[WORK REQUEST]
Please look for the string "white" below and report every line in which it occurs.

[RECORDS SHOWN]
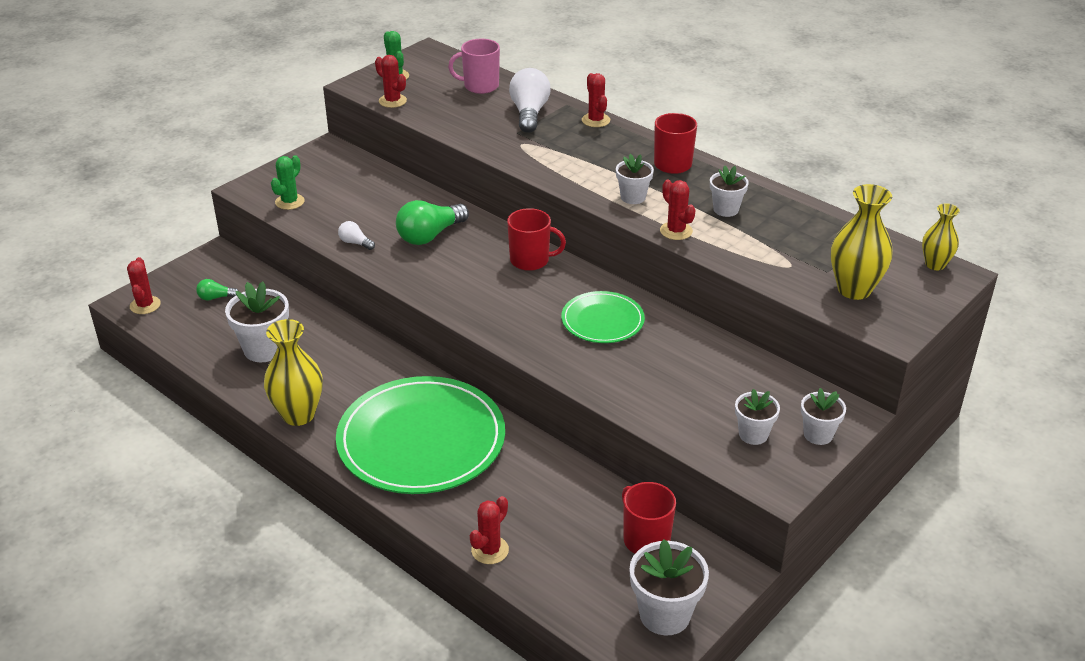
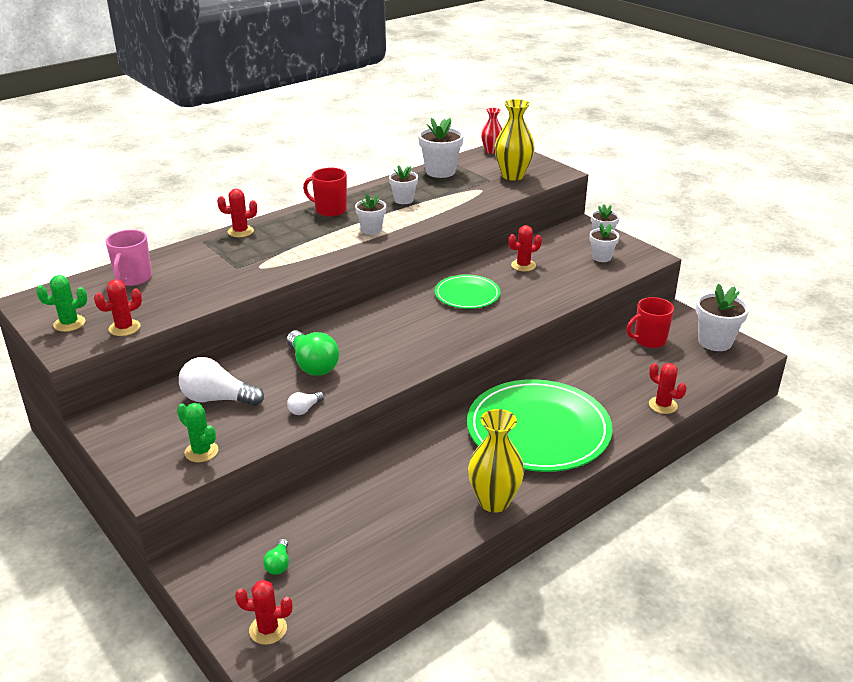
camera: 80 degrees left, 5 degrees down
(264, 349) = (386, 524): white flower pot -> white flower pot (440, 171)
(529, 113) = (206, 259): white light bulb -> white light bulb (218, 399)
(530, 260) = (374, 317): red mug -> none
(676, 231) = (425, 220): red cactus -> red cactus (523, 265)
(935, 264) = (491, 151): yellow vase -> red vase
---
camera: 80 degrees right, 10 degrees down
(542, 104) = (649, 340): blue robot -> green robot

[ANSWER TO THE EXERCISE]
(264, 349) = (386, 524): white flower pot -> white flower pot (440, 171)
(529, 113) = (206, 259): white light bulb -> white light bulb (218, 399)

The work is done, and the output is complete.